WORK ORDER> Which lines below include "donut"? Copy them all.

GIVEN INFORMATION>
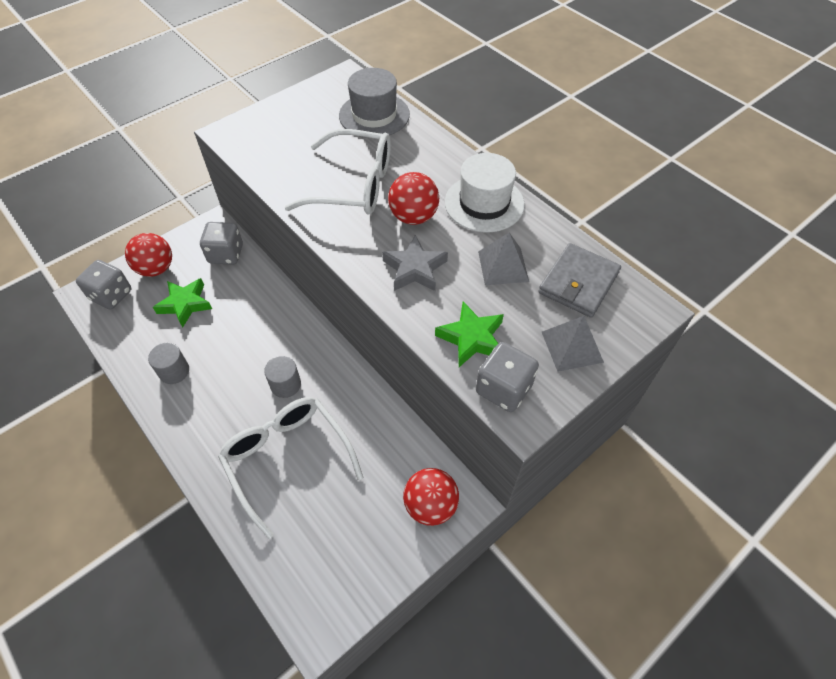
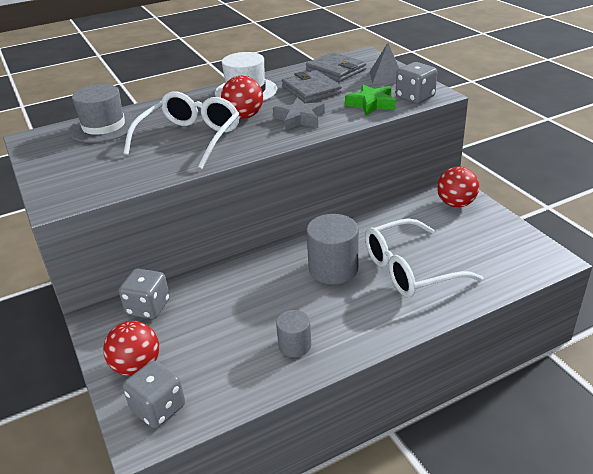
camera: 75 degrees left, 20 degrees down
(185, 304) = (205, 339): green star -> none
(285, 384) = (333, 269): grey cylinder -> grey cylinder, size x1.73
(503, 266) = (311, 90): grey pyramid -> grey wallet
---
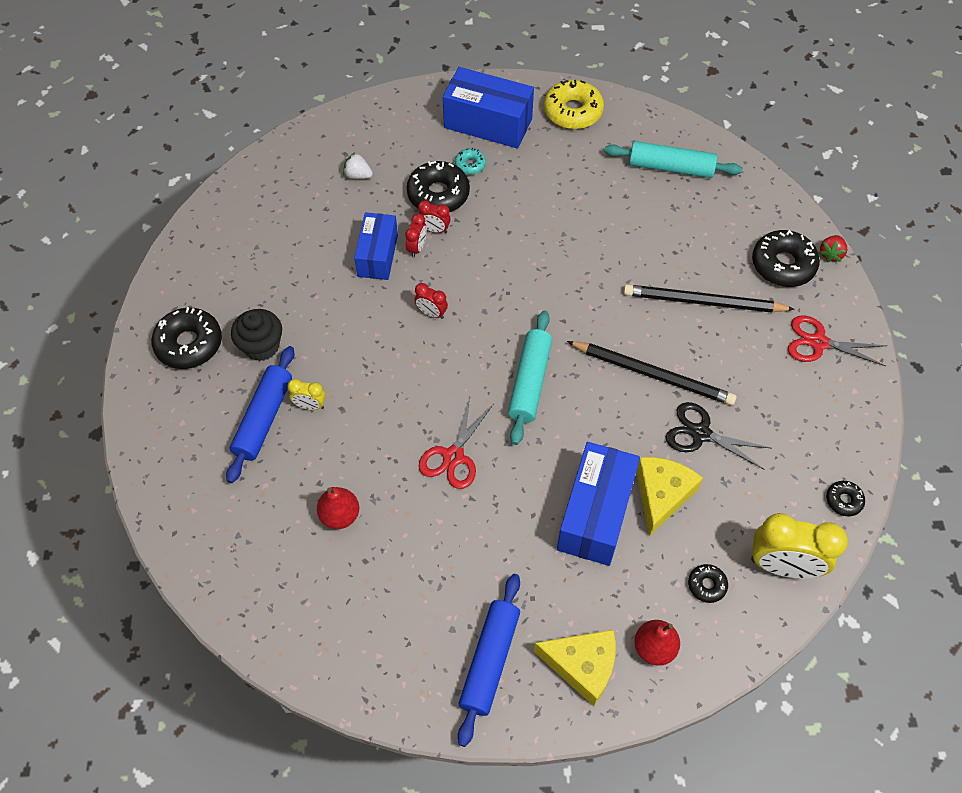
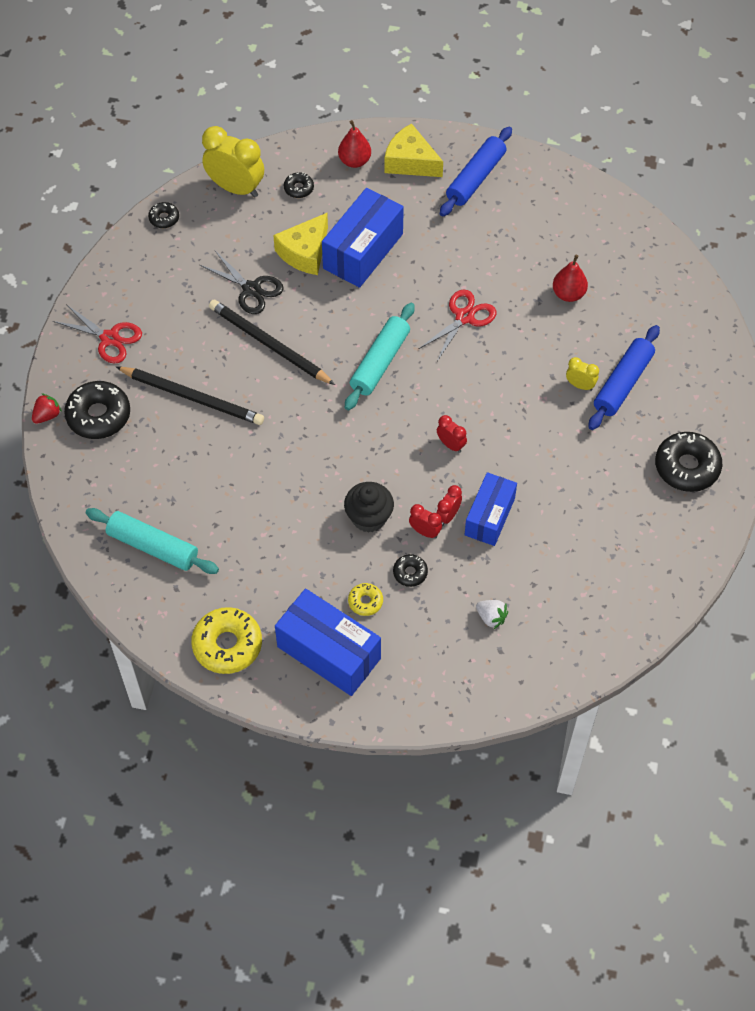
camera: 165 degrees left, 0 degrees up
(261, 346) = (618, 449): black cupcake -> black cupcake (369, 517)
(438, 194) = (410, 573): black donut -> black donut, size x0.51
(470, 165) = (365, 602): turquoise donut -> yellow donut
--
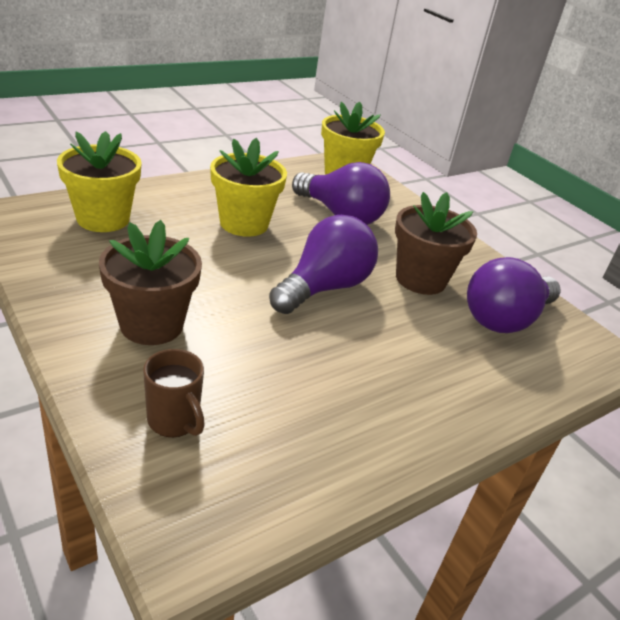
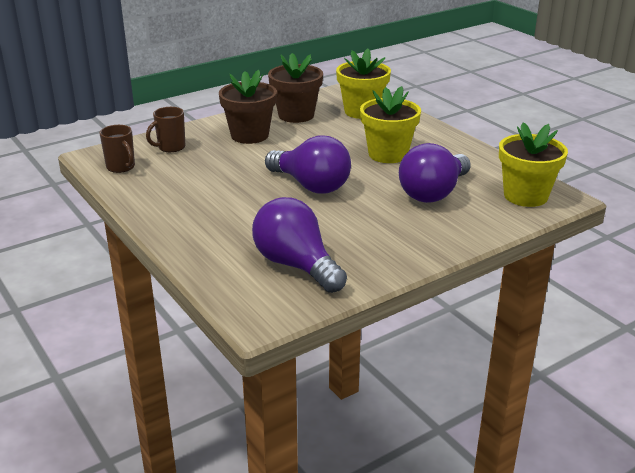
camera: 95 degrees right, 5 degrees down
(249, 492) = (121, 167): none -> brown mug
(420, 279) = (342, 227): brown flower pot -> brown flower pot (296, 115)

ANSWER BOX>
(438, 194) = (410, 573): black donut -> black donut, size x0.51
(470, 165) = (365, 602): turquoise donut -> yellow donut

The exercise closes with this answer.